Data excerpts
○ ○ ○ ○ ○

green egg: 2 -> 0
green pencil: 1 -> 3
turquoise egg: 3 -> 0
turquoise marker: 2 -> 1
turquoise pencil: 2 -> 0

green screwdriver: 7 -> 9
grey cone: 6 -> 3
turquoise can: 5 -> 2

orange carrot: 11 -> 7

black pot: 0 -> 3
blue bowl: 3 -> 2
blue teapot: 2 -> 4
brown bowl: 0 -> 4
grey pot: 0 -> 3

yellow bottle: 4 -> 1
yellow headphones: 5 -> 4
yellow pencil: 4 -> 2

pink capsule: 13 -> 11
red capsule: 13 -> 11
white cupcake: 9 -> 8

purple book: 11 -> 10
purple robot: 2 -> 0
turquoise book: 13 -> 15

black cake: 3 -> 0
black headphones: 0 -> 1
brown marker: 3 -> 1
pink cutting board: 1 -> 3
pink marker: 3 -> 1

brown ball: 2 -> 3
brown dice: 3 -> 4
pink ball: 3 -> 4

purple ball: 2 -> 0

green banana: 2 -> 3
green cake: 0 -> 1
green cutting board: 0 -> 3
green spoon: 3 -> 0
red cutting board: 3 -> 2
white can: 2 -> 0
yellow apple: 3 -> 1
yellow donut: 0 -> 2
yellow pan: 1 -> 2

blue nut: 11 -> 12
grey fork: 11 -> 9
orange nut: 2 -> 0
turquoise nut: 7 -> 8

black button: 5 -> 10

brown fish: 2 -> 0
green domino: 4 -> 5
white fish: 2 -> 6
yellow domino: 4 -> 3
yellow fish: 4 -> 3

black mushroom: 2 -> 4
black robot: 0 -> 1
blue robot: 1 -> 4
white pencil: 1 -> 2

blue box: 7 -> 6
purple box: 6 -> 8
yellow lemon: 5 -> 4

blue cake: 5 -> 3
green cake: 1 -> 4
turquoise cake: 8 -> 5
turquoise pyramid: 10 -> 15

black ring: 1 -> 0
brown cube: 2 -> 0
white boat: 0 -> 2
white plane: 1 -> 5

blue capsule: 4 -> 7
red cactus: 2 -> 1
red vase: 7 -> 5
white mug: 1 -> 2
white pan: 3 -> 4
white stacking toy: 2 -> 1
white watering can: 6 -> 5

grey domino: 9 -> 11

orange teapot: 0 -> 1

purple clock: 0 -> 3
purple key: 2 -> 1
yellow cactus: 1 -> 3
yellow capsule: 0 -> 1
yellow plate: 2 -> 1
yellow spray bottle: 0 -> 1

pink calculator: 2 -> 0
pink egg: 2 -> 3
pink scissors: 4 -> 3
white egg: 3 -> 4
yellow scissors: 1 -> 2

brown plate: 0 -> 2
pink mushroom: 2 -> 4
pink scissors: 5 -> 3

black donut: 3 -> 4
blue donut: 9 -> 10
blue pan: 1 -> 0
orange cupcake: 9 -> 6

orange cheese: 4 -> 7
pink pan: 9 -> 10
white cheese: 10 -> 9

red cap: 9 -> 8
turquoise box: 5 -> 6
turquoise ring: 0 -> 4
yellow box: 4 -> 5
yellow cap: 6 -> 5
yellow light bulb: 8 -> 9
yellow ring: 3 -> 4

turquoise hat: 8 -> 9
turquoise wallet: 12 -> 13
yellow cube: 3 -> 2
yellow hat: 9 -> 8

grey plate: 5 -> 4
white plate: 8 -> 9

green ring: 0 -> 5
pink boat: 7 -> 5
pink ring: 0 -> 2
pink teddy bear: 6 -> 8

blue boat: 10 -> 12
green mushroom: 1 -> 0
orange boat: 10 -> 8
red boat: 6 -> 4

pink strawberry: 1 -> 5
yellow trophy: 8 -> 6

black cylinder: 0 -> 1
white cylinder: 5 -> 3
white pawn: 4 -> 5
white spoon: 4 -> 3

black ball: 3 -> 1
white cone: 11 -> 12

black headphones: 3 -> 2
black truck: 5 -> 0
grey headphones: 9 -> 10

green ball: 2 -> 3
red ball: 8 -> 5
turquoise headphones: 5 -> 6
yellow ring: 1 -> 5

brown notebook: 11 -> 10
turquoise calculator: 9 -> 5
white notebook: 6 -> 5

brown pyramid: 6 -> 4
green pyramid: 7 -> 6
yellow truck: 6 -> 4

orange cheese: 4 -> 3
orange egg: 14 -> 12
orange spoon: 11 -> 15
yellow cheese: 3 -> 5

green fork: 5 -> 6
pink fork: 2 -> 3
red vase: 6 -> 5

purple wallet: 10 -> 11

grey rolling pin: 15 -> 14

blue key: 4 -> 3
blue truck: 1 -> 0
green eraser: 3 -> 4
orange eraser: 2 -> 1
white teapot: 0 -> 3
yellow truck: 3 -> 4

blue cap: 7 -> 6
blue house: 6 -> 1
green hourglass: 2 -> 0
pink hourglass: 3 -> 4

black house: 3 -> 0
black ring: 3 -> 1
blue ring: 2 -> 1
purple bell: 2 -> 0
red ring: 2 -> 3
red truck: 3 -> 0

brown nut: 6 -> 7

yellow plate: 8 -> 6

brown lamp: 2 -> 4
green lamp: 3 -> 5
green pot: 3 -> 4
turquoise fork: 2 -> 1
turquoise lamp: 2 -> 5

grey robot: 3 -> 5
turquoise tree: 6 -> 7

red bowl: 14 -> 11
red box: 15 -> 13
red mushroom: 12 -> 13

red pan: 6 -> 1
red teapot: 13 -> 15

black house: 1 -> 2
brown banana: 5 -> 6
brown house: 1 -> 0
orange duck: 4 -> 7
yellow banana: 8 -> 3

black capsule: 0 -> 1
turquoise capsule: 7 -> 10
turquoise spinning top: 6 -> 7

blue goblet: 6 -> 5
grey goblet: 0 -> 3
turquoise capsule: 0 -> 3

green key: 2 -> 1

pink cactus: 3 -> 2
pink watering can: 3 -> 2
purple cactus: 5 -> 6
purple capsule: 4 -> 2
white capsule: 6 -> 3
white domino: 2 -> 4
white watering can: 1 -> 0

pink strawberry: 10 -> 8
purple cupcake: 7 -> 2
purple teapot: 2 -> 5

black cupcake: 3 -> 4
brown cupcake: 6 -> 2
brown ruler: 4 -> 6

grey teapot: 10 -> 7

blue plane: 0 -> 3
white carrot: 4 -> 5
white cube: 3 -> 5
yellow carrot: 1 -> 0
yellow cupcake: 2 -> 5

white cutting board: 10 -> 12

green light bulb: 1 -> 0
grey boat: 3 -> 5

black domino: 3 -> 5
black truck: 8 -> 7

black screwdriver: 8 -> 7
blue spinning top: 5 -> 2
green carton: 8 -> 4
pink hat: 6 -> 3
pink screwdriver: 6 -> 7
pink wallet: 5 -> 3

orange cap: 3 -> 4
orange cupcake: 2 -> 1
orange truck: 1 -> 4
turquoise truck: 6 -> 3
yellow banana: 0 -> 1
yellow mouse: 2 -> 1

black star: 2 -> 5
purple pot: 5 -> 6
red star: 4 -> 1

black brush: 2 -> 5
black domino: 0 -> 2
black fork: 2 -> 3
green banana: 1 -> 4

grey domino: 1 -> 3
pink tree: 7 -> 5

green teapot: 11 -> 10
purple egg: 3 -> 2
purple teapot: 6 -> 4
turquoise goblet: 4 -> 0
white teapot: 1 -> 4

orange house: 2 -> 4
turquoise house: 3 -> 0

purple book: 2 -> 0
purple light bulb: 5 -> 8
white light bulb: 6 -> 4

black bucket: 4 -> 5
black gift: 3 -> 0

○ ○ ○ ○ ○

— TASK REQUIREMENTS —
Output exactly the lines from the one containing "turquoise capsule: 0 -> 3" through the last line of the records, both included. Output nothing else.

— TASK ANSWER —
turquoise capsule: 0 -> 3

green key: 2 -> 1

pink cactus: 3 -> 2
pink watering can: 3 -> 2
purple cactus: 5 -> 6
purple capsule: 4 -> 2
white capsule: 6 -> 3
white domino: 2 -> 4
white watering can: 1 -> 0

pink strawberry: 10 -> 8
purple cupcake: 7 -> 2
purple teapot: 2 -> 5

black cupcake: 3 -> 4
brown cupcake: 6 -> 2
brown ruler: 4 -> 6

grey teapot: 10 -> 7

blue plane: 0 -> 3
white carrot: 4 -> 5
white cube: 3 -> 5
yellow carrot: 1 -> 0
yellow cupcake: 2 -> 5

white cutting board: 10 -> 12

green light bulb: 1 -> 0
grey boat: 3 -> 5

black domino: 3 -> 5
black truck: 8 -> 7

black screwdriver: 8 -> 7
blue spinning top: 5 -> 2
green carton: 8 -> 4
pink hat: 6 -> 3
pink screwdriver: 6 -> 7
pink wallet: 5 -> 3

orange cap: 3 -> 4
orange cupcake: 2 -> 1
orange truck: 1 -> 4
turquoise truck: 6 -> 3
yellow banana: 0 -> 1
yellow mouse: 2 -> 1

black star: 2 -> 5
purple pot: 5 -> 6
red star: 4 -> 1

black brush: 2 -> 5
black domino: 0 -> 2
black fork: 2 -> 3
green banana: 1 -> 4

grey domino: 1 -> 3
pink tree: 7 -> 5

green teapot: 11 -> 10
purple egg: 3 -> 2
purple teapot: 6 -> 4
turquoise goblet: 4 -> 0
white teapot: 1 -> 4

orange house: 2 -> 4
turquoise house: 3 -> 0

purple book: 2 -> 0
purple light bulb: 5 -> 8
white light bulb: 6 -> 4

black bucket: 4 -> 5
black gift: 3 -> 0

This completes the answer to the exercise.